> **Activity**
Take the listing below and write it out again exactly, skipping any picture that it holds.

> **Dataset extract**
▼

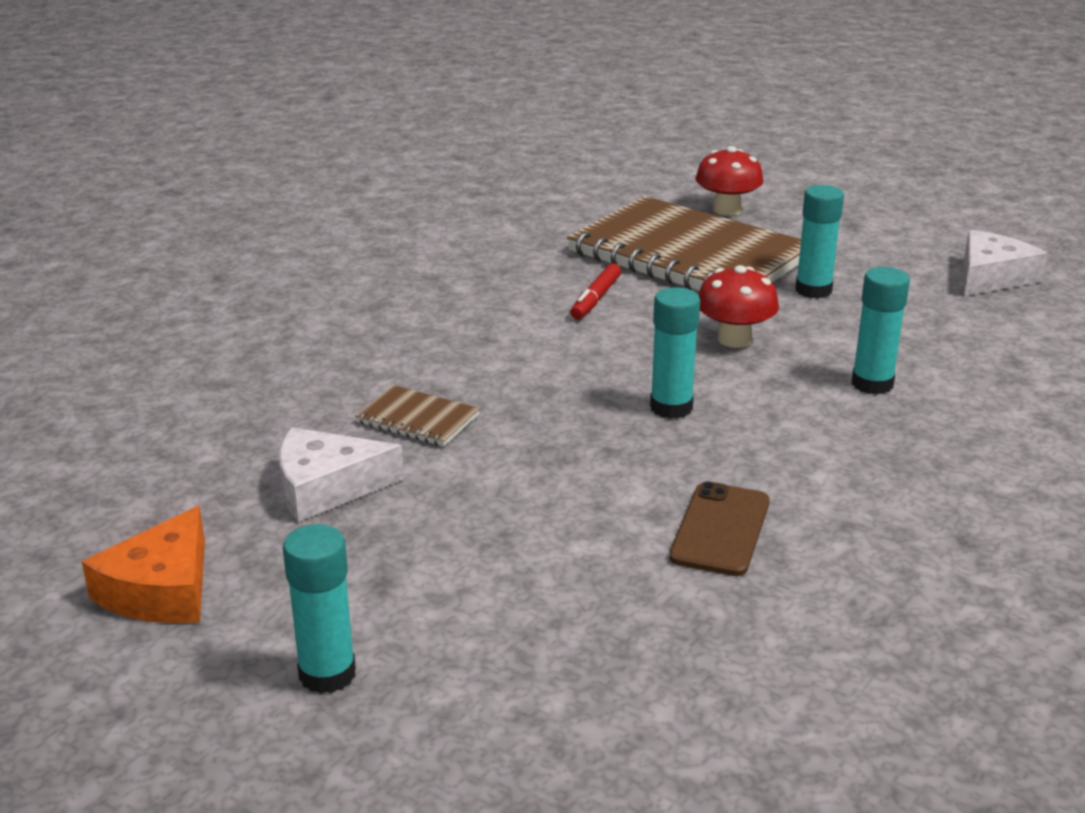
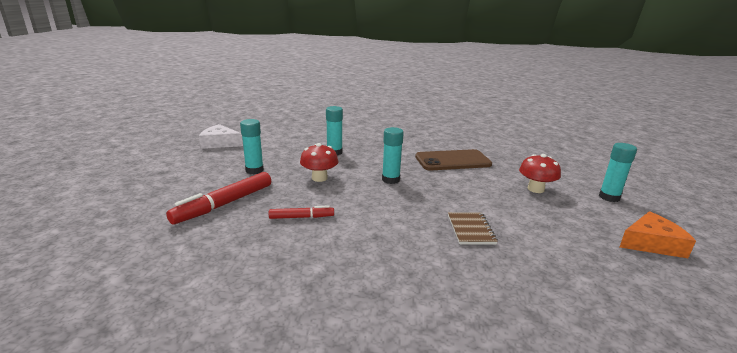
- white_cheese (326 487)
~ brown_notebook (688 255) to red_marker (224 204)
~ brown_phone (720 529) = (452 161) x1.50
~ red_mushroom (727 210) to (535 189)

▲

> **Answer to this task**
- white_cheese (326 487)
~ brown_notebook (688 255) to red_marker (224 204)
~ brown_phone (720 529) = (452 161) x1.50
~ red_mushroom (727 210) to (535 189)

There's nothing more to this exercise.